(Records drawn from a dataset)

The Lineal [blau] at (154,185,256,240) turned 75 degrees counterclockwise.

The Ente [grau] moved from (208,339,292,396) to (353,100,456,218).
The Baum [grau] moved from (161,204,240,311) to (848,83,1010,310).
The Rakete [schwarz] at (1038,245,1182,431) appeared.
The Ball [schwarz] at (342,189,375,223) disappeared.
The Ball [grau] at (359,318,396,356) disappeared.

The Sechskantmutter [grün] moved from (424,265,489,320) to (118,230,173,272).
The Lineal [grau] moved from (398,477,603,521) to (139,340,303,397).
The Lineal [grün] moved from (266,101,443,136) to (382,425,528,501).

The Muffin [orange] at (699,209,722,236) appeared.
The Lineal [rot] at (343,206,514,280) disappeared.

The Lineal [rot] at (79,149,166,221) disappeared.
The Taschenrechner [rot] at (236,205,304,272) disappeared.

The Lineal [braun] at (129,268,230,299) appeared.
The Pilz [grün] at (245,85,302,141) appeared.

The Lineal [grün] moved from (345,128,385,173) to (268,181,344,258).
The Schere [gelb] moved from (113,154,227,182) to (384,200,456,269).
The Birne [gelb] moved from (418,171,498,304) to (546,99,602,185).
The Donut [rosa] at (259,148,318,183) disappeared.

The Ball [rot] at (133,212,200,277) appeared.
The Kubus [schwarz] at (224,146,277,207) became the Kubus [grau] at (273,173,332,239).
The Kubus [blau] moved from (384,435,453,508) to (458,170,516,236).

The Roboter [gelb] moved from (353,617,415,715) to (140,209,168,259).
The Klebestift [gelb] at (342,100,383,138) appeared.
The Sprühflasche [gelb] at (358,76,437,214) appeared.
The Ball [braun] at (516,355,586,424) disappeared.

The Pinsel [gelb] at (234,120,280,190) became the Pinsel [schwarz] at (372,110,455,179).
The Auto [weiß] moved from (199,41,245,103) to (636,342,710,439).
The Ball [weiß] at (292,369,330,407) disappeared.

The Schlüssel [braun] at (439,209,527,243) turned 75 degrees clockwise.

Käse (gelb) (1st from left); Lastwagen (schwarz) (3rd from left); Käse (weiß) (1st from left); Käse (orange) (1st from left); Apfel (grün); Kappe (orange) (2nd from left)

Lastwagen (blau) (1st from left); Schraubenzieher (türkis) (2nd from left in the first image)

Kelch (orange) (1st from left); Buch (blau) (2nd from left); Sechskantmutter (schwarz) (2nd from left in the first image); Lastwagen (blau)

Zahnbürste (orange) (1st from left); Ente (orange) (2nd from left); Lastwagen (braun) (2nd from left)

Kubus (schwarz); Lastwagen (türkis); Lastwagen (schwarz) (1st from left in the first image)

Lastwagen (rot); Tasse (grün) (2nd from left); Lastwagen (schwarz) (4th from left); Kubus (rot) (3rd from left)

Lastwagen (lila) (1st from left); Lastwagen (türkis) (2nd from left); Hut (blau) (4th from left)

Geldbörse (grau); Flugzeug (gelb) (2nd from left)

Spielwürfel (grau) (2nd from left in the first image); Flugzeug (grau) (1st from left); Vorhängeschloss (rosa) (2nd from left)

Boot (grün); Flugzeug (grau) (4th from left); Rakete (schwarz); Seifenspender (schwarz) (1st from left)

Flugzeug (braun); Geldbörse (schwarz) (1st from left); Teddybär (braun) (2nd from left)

**DESCRIPTION OF THE TASK**
What lines in the data hold the word "türkis"? Return them.

**OUTPUT FOR THIS EXERCISE**
Lastwagen (blau) (1st from left); Schraubenzieher (türkis) (2nd from left in the first image)
Kubus (schwarz); Lastwagen (türkis); Lastwagen (schwarz) (1st from left in the first image)
Lastwagen (lila) (1st from left); Lastwagen (türkis) (2nd from left); Hut (blau) (4th from left)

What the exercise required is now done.